■ Records shown:
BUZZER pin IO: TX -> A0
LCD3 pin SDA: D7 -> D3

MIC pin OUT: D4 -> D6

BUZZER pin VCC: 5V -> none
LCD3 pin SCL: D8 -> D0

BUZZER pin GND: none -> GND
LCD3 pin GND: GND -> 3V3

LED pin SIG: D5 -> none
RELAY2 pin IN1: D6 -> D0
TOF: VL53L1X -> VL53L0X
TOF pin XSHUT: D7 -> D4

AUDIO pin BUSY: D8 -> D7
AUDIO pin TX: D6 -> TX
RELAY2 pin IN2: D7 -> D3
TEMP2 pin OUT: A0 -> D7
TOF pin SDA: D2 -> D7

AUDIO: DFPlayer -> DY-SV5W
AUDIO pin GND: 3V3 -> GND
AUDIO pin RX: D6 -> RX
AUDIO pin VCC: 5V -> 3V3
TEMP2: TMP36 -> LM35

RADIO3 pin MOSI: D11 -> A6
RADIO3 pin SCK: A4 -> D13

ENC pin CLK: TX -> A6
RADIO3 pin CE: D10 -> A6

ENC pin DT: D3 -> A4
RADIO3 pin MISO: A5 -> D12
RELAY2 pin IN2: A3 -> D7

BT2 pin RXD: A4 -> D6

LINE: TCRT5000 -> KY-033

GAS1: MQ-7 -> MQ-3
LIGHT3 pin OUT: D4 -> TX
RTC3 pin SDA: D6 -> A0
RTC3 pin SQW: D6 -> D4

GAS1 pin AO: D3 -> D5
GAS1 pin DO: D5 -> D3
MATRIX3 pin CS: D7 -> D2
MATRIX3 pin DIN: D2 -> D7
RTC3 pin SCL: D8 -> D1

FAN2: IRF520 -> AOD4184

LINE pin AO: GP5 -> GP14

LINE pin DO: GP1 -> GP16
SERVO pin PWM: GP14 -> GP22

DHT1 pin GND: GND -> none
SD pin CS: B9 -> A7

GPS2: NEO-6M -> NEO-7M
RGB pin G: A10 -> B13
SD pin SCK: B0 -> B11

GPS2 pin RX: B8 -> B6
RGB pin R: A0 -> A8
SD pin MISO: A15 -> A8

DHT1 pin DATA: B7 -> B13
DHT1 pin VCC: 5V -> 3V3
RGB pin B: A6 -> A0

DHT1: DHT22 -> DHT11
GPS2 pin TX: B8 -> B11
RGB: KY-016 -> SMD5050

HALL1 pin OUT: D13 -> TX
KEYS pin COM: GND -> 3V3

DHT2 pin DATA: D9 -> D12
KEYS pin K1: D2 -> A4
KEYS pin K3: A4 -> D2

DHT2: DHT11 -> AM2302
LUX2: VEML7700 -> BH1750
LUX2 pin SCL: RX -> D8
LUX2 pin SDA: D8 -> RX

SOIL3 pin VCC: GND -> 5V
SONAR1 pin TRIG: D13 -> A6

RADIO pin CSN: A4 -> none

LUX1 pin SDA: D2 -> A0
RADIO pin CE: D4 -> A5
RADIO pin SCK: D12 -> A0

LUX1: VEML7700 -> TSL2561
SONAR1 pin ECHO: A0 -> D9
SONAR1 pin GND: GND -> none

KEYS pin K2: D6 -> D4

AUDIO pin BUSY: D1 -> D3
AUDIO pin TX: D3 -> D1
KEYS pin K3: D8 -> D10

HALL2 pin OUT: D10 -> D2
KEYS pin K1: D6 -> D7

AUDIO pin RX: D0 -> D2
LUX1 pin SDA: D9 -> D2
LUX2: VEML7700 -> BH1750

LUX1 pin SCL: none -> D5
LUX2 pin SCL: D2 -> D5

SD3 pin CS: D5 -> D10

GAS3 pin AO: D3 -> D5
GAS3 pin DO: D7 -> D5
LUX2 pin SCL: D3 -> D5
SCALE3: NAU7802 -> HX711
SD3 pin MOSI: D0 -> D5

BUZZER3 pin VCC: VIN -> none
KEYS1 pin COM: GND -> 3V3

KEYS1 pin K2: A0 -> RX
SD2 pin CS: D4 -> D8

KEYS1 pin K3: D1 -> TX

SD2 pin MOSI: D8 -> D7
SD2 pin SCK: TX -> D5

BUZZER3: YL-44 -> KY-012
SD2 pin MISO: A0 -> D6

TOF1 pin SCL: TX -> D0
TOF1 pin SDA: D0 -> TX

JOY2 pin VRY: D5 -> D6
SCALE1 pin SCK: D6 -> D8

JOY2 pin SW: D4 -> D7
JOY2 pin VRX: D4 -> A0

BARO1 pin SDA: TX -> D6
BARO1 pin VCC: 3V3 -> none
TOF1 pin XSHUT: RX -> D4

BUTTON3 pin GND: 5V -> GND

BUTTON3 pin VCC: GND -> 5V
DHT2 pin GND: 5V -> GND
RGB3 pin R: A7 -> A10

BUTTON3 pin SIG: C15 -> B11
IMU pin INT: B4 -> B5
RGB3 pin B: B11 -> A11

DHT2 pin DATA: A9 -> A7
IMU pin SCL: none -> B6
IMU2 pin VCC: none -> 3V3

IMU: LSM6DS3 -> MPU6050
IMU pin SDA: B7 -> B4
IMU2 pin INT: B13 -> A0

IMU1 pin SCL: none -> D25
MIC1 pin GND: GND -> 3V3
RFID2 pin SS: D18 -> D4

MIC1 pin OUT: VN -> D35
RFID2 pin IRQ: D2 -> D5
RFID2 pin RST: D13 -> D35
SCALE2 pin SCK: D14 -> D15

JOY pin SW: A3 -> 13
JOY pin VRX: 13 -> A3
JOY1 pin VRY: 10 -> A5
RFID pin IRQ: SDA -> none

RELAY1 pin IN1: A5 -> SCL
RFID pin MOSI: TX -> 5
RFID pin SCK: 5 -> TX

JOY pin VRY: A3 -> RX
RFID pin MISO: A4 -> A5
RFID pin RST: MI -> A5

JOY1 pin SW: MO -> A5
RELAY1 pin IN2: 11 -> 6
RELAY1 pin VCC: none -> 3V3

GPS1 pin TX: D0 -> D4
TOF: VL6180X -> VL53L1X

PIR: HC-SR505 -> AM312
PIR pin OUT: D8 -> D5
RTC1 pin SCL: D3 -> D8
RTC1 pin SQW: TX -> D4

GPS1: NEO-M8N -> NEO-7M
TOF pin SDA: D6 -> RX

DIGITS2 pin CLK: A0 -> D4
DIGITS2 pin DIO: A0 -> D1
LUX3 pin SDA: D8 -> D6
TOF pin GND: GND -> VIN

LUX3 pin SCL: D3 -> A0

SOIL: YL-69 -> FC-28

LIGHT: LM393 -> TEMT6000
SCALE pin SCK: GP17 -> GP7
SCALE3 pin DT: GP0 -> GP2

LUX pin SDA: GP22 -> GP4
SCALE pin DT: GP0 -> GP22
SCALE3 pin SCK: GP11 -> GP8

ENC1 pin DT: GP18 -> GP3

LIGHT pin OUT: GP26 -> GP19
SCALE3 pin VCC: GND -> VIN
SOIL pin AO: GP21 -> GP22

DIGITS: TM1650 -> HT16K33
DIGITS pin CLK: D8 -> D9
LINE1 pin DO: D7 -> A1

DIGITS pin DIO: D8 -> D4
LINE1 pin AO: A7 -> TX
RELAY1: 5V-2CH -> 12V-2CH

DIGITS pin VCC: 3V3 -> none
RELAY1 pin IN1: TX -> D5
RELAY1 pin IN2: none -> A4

■ Task directions:
Output the material above exactly, but only from the line that carries "MATRIX3 pin CS: D7 -> D2" through the line that carries "DHT2 pin DATA: D9 -> D12".

■ Final answer:
MATRIX3 pin CS: D7 -> D2
MATRIX3 pin DIN: D2 -> D7
RTC3 pin SCL: D8 -> D1

FAN2: IRF520 -> AOD4184

LINE pin AO: GP5 -> GP14

LINE pin DO: GP1 -> GP16
SERVO pin PWM: GP14 -> GP22

DHT1 pin GND: GND -> none
SD pin CS: B9 -> A7

GPS2: NEO-6M -> NEO-7M
RGB pin G: A10 -> B13
SD pin SCK: B0 -> B11

GPS2 pin RX: B8 -> B6
RGB pin R: A0 -> A8
SD pin MISO: A15 -> A8

DHT1 pin DATA: B7 -> B13
DHT1 pin VCC: 5V -> 3V3
RGB pin B: A6 -> A0

DHT1: DHT22 -> DHT11
GPS2 pin TX: B8 -> B11
RGB: KY-016 -> SMD5050

HALL1 pin OUT: D13 -> TX
KEYS pin COM: GND -> 3V3

DHT2 pin DATA: D9 -> D12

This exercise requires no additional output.